> **WHAT YOU NEED TO DO**:
All of the data must be written out verbatim, with pictures excluded.

++++ EXTRACTED MATERIAL ++++

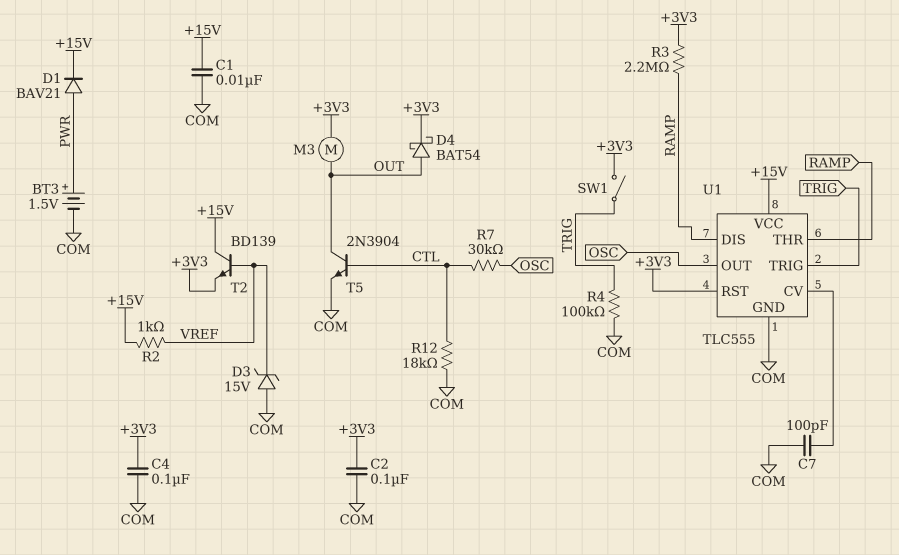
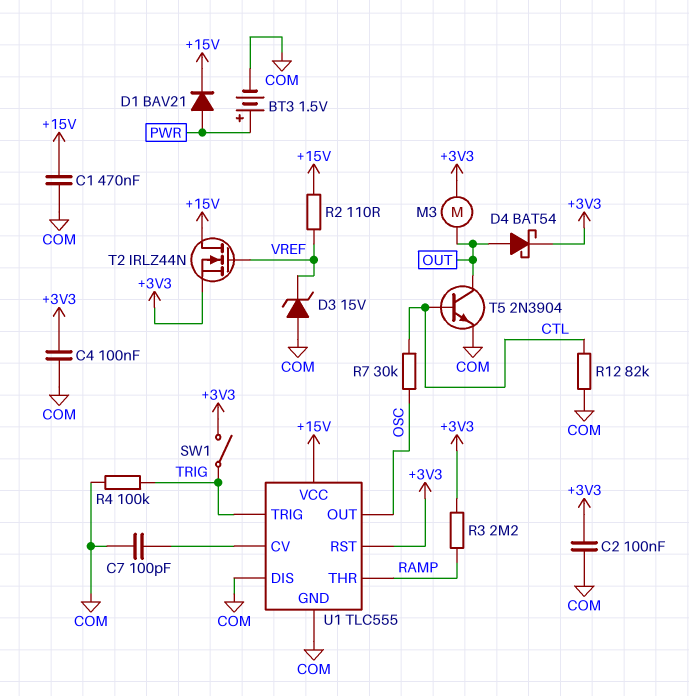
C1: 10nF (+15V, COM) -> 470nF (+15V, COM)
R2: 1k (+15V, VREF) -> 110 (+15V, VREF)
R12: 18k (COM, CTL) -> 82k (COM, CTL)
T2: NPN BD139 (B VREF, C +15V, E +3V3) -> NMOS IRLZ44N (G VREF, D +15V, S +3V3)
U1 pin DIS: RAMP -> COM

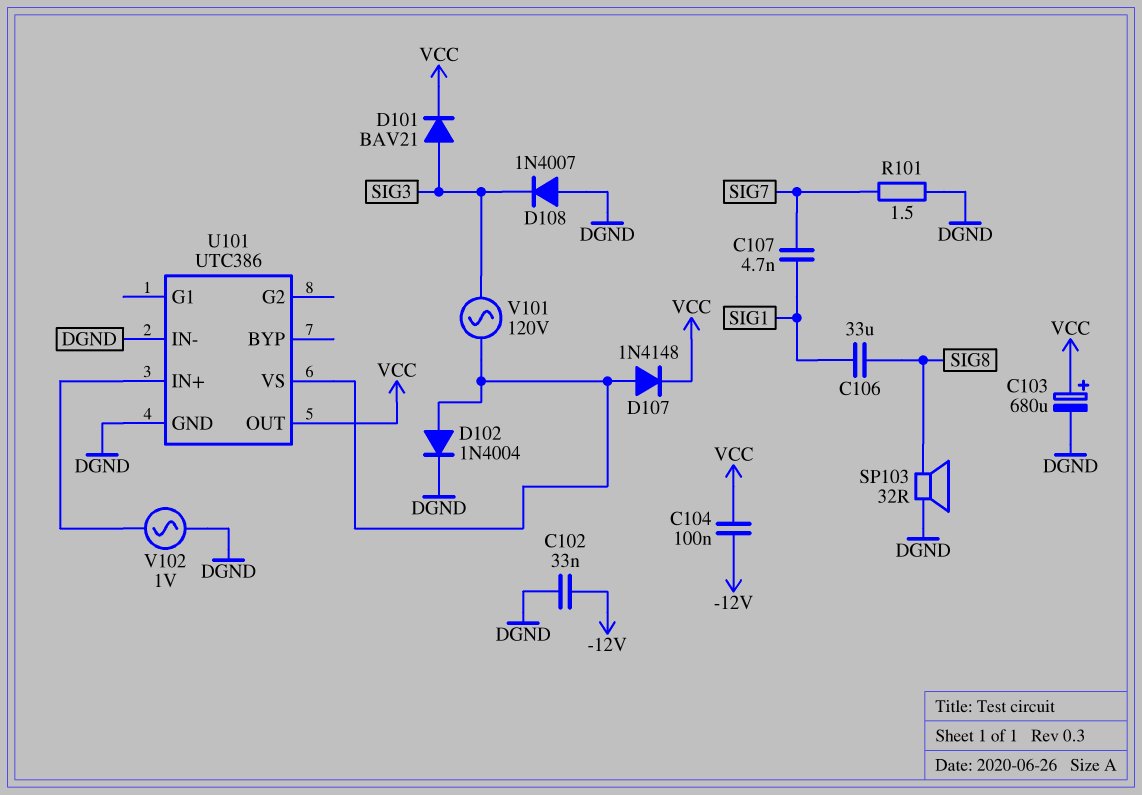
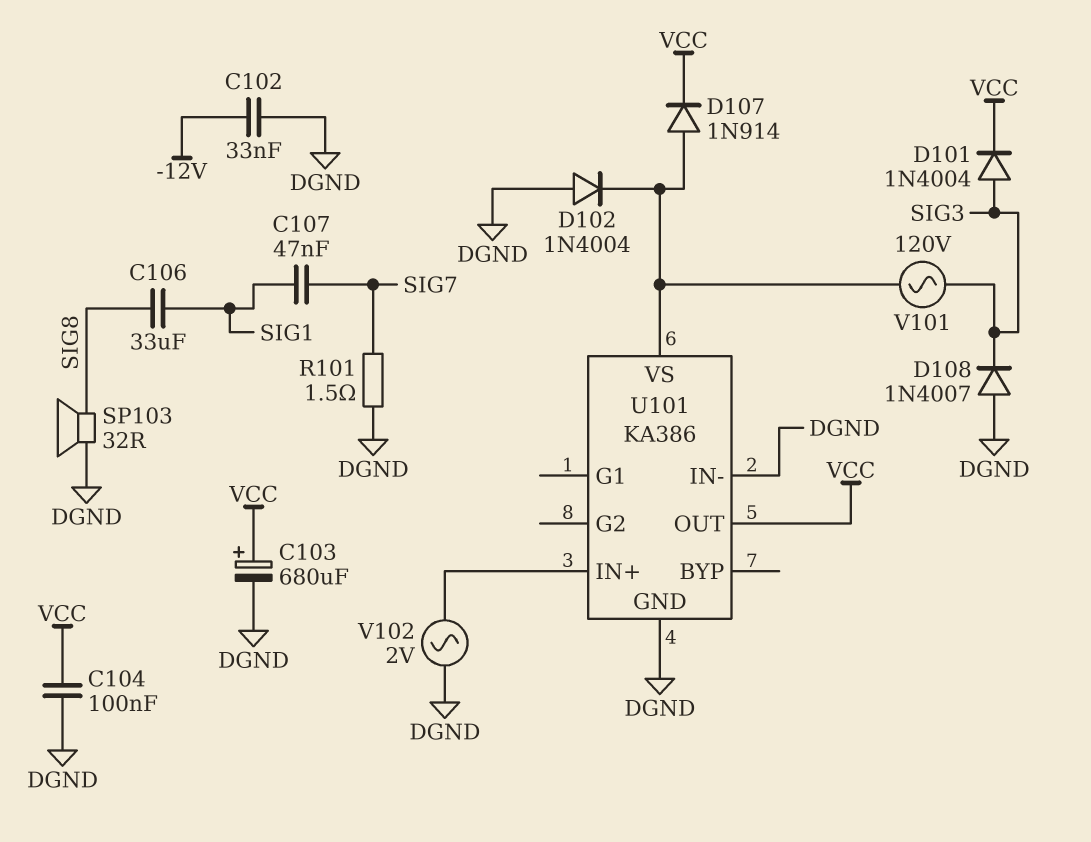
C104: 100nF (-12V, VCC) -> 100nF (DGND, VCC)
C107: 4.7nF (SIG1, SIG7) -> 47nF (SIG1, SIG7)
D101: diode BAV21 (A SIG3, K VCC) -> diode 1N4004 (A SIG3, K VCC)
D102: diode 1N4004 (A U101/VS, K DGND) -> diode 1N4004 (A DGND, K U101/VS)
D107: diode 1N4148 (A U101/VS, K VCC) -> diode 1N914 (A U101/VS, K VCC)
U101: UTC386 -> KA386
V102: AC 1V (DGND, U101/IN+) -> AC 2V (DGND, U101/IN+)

++++

> **WRITTEN REPLY**:
C1: 10nF (+15V, COM) -> 470nF (+15V, COM)
R2: 1k (+15V, VREF) -> 110 (+15V, VREF)
R12: 18k (COM, CTL) -> 82k (COM, CTL)
T2: NPN BD139 (B VREF, C +15V, E +3V3) -> NMOS IRLZ44N (G VREF, D +15V, S +3V3)
U1 pin DIS: RAMP -> COM

C104: 100nF (-12V, VCC) -> 100nF (DGND, VCC)
C107: 4.7nF (SIG1, SIG7) -> 47nF (SIG1, SIG7)
D101: diode BAV21 (A SIG3, K VCC) -> diode 1N4004 (A SIG3, K VCC)
D102: diode 1N4004 (A U101/VS, K DGND) -> diode 1N4004 (A DGND, K U101/VS)
D107: diode 1N4148 (A U101/VS, K VCC) -> diode 1N914 (A U101/VS, K VCC)
U101: UTC386 -> KA386
V102: AC 1V (DGND, U101/IN+) -> AC 2V (DGND, U101/IN+)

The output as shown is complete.